Stored items

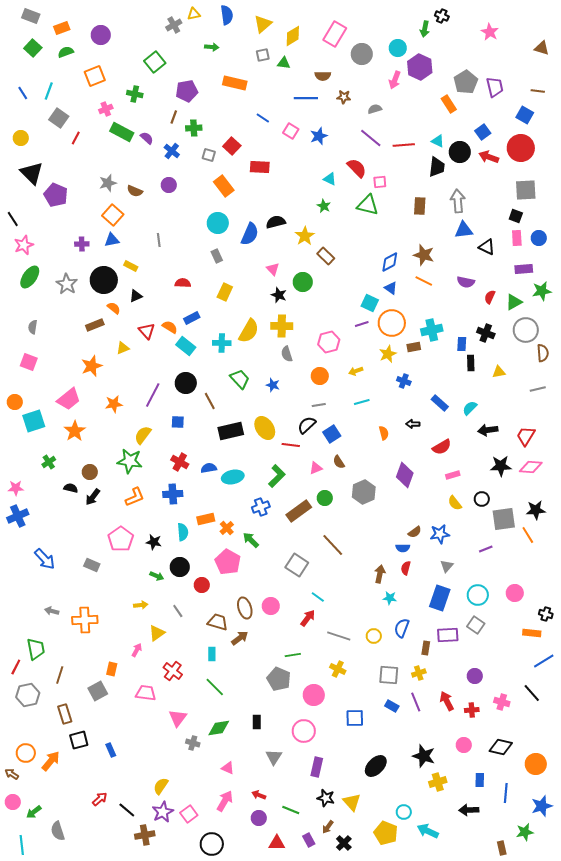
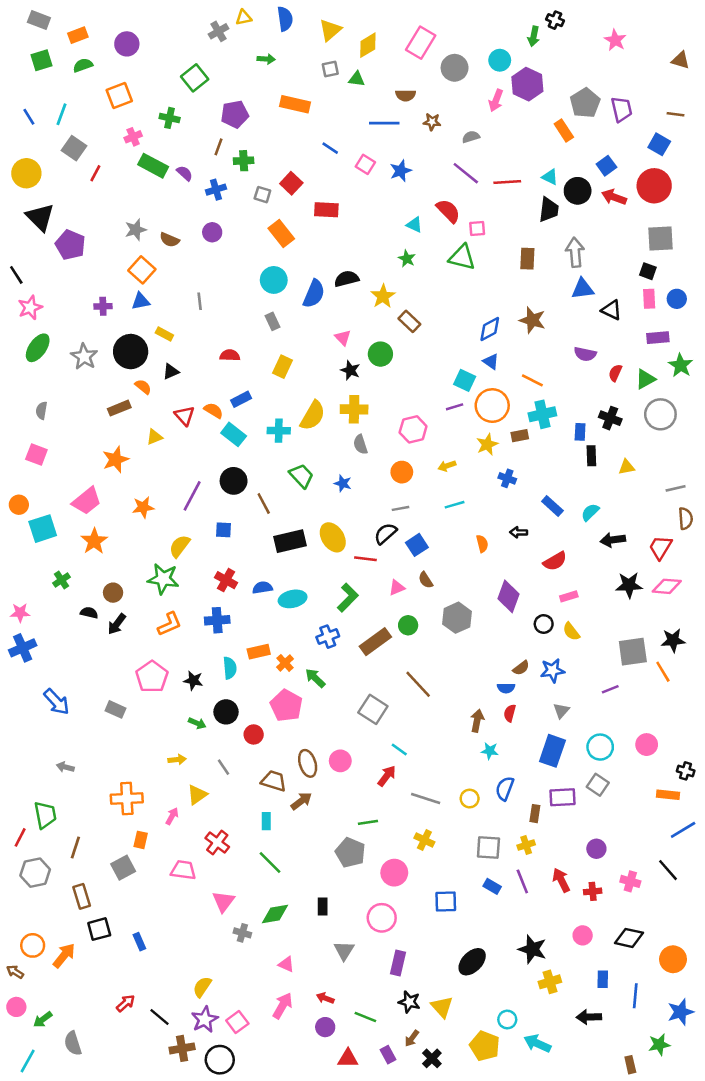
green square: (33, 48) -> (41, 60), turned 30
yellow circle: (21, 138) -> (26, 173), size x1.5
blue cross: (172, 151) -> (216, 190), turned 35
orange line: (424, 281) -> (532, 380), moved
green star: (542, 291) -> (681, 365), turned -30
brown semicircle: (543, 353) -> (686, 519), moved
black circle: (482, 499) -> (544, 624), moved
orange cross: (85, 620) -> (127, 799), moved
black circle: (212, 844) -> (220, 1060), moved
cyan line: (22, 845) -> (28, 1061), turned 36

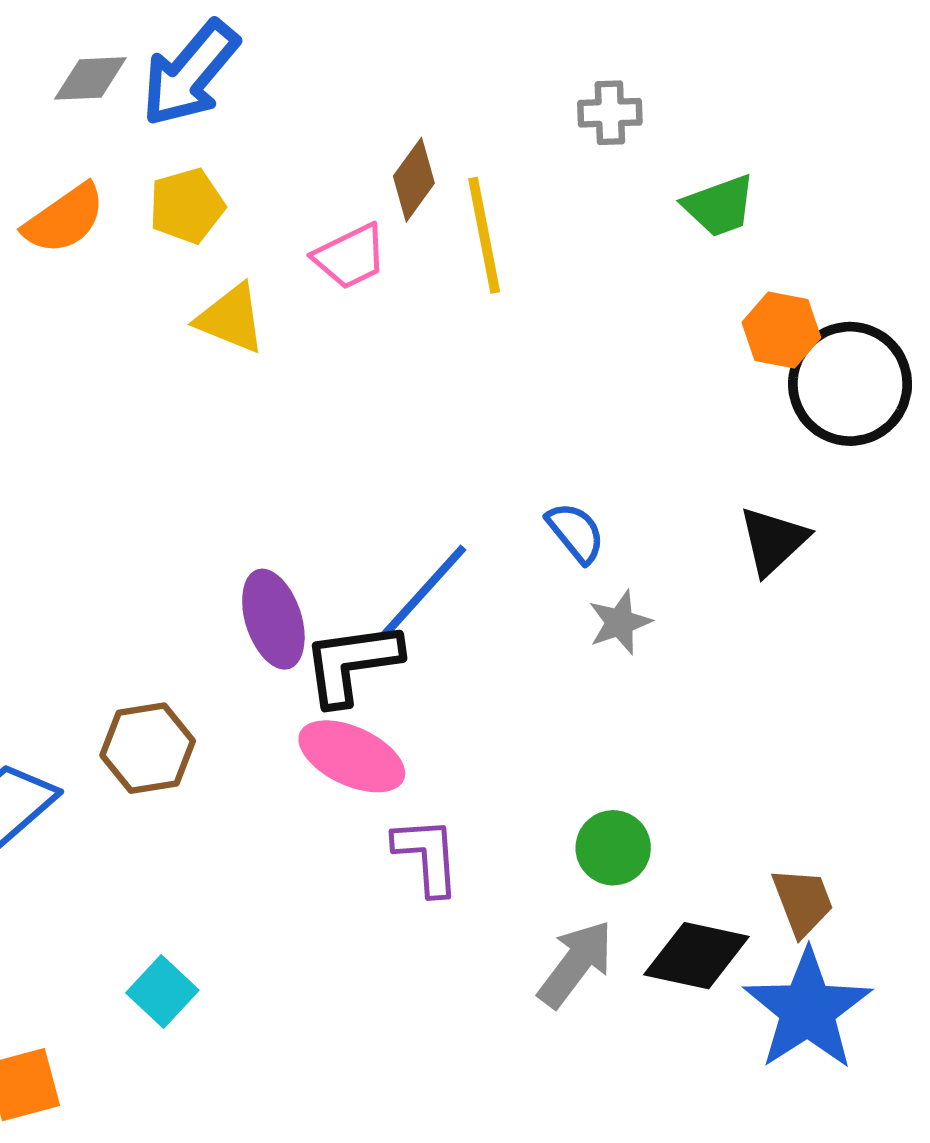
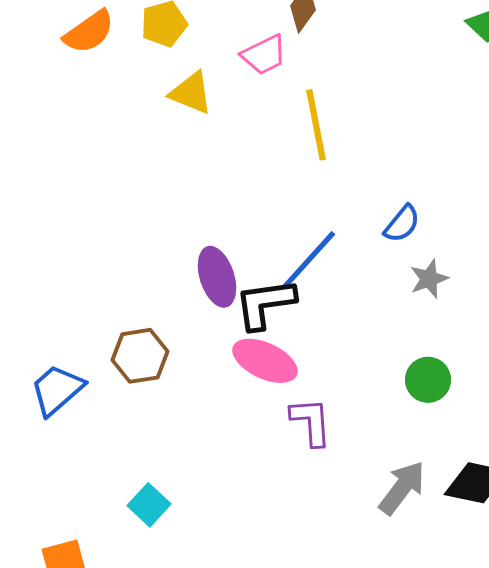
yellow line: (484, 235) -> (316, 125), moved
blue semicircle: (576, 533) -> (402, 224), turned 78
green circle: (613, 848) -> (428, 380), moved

Exercise ▸ Every record must be copied exactly, with images dropped from the result.

Solution for this task ▸
green square: (33, 48) -> (41, 60), turned 30
yellow circle: (21, 138) -> (26, 173), size x1.5
blue cross: (172, 151) -> (216, 190), turned 35
orange line: (424, 281) -> (532, 380), moved
green star: (542, 291) -> (681, 365), turned -30
brown semicircle: (543, 353) -> (686, 519), moved
black circle: (482, 499) -> (544, 624), moved
orange cross: (85, 620) -> (127, 799), moved
black circle: (212, 844) -> (220, 1060), moved
cyan line: (22, 845) -> (28, 1061), turned 36

yellow line: (484, 235) -> (316, 125), moved
blue semicircle: (576, 533) -> (402, 224), turned 78
green circle: (613, 848) -> (428, 380), moved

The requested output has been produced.